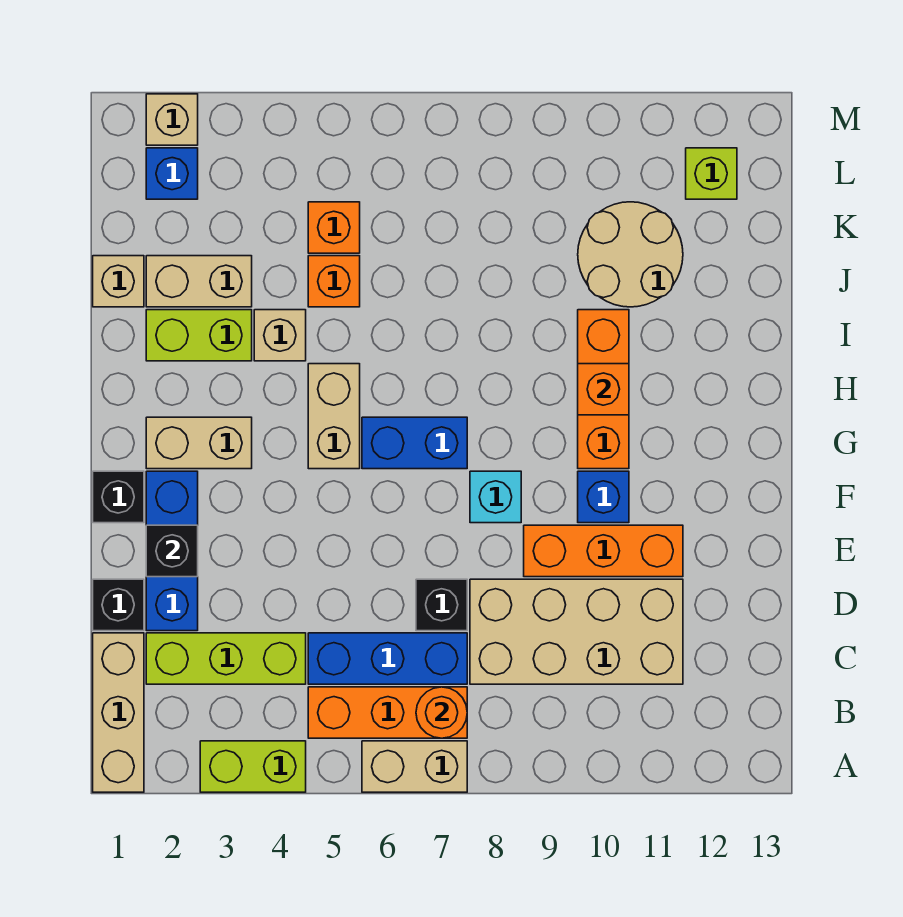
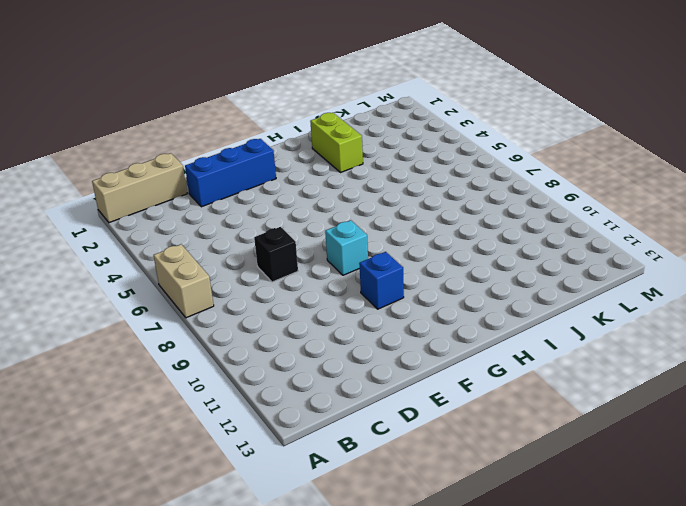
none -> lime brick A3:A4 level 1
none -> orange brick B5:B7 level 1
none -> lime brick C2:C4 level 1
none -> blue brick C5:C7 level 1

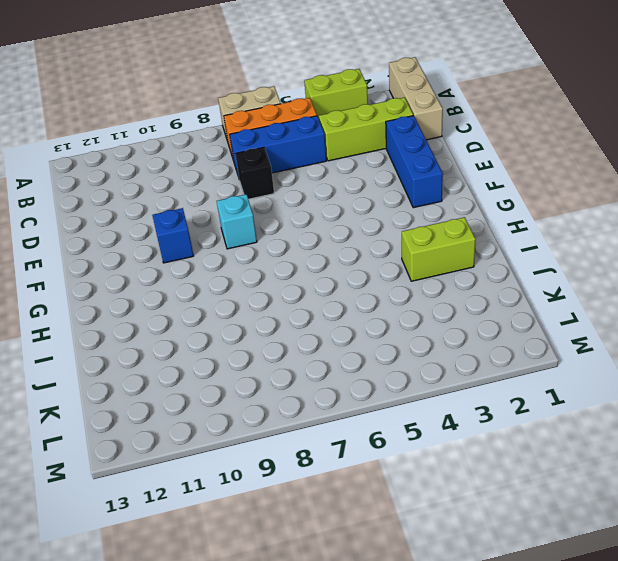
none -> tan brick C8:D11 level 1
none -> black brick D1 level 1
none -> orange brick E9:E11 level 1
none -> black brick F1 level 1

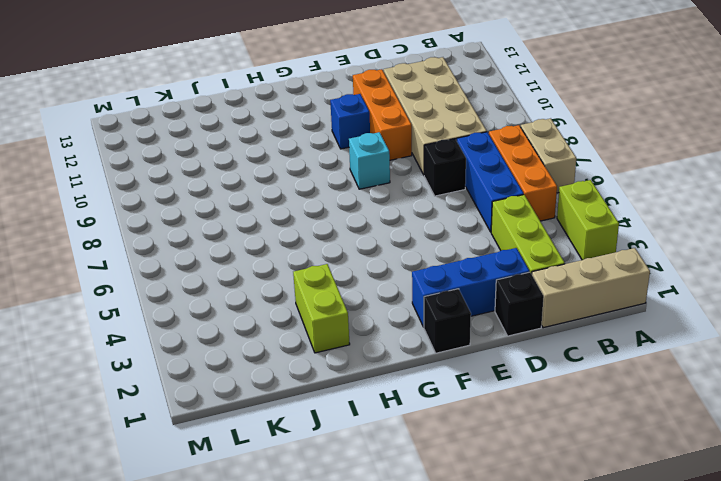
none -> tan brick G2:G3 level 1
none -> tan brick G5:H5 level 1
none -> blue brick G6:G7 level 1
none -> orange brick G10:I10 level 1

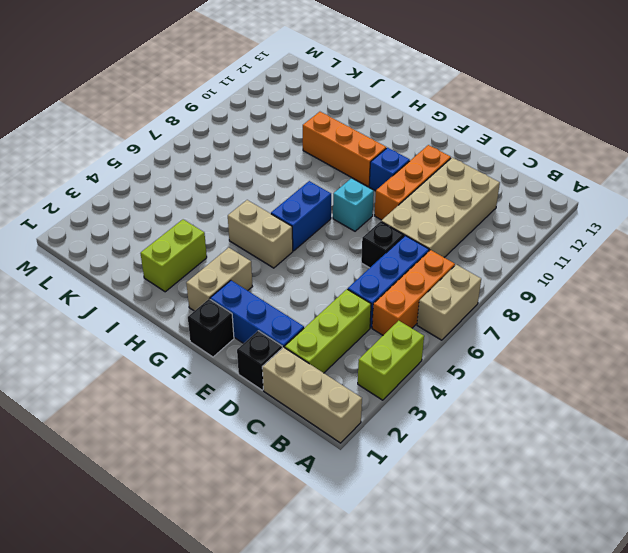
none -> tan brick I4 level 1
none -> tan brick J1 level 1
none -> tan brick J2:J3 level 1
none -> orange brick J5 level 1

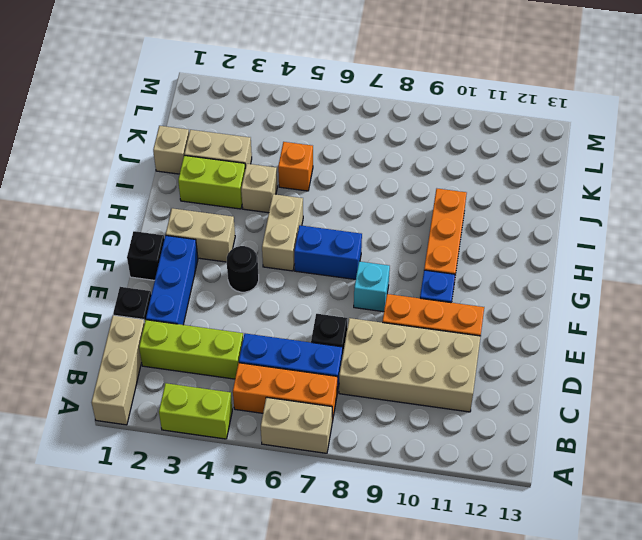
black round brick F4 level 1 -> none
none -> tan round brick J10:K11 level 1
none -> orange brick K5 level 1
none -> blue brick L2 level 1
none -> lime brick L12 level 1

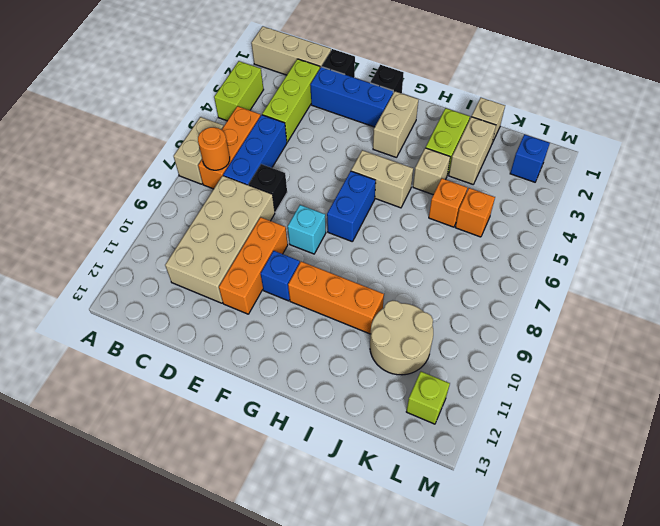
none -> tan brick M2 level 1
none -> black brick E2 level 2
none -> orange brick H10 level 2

########################################

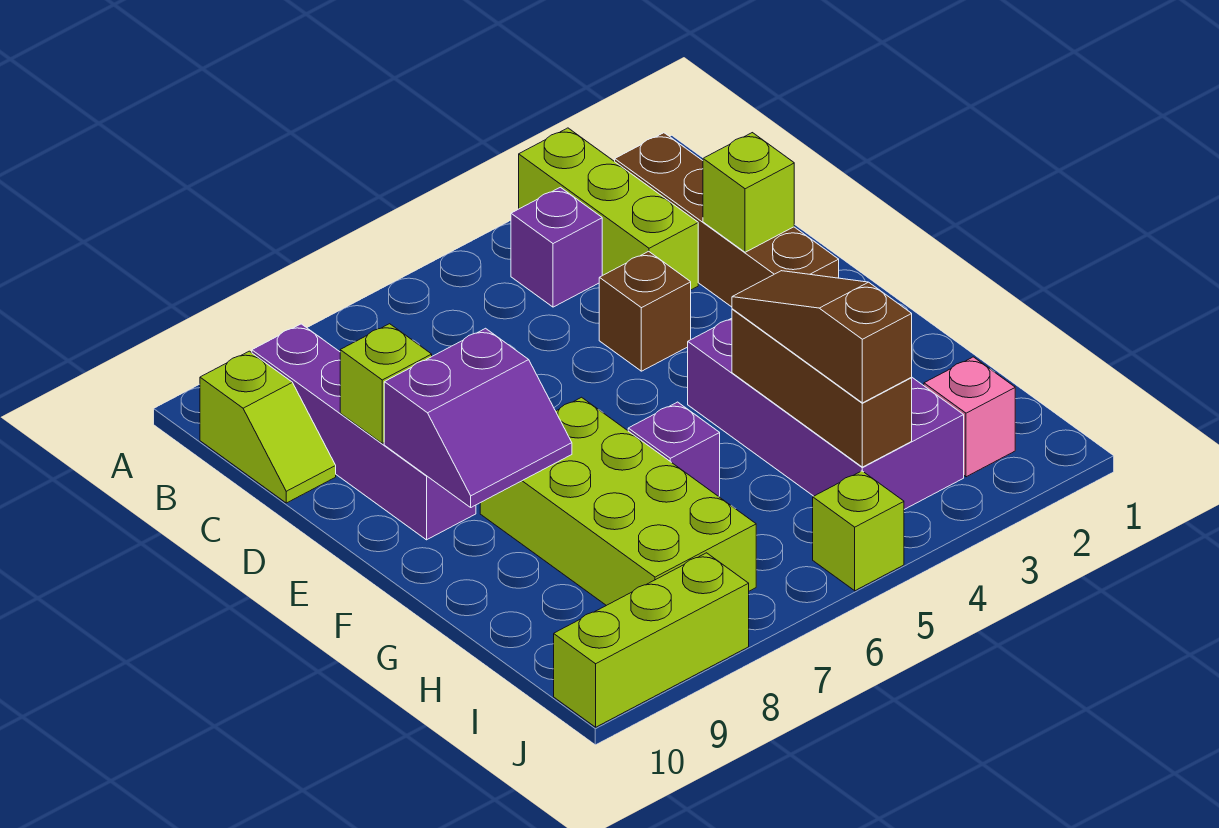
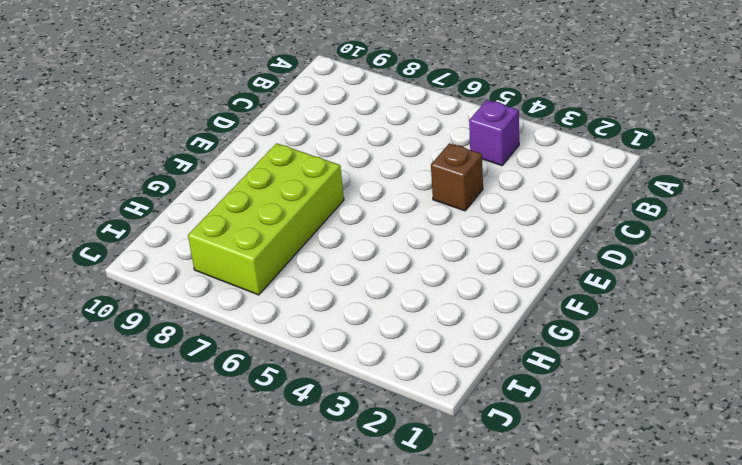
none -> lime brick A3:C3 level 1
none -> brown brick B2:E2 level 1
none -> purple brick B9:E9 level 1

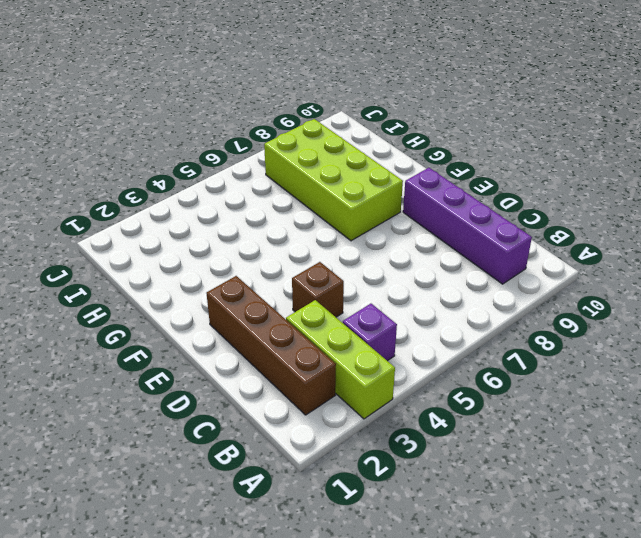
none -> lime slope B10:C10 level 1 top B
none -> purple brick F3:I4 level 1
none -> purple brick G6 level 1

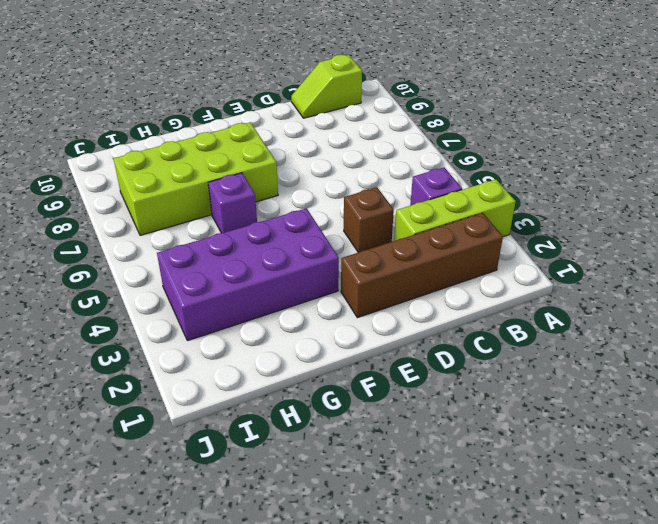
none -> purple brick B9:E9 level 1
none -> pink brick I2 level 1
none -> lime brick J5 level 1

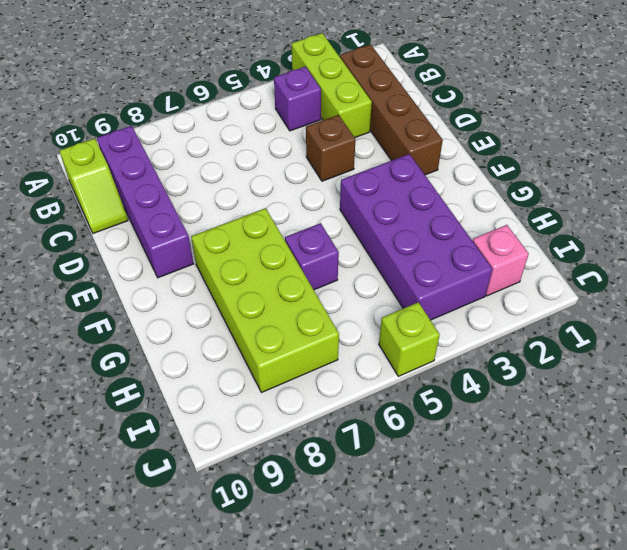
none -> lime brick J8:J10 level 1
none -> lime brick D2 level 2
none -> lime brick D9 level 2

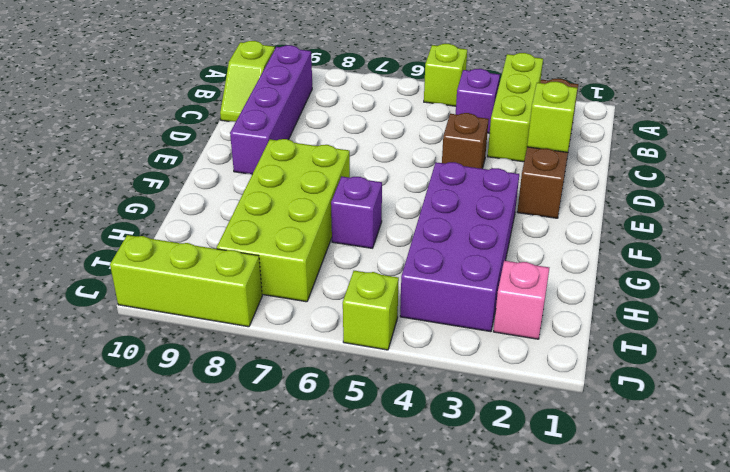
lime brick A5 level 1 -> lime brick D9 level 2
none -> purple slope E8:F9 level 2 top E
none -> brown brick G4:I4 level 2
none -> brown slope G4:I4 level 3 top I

########################################

▶ [WHAT THE TASK ASKS] In the entries above, count each line holding the word "blue" and give that count alone.

▶ [FINISHED EXERCISE] 3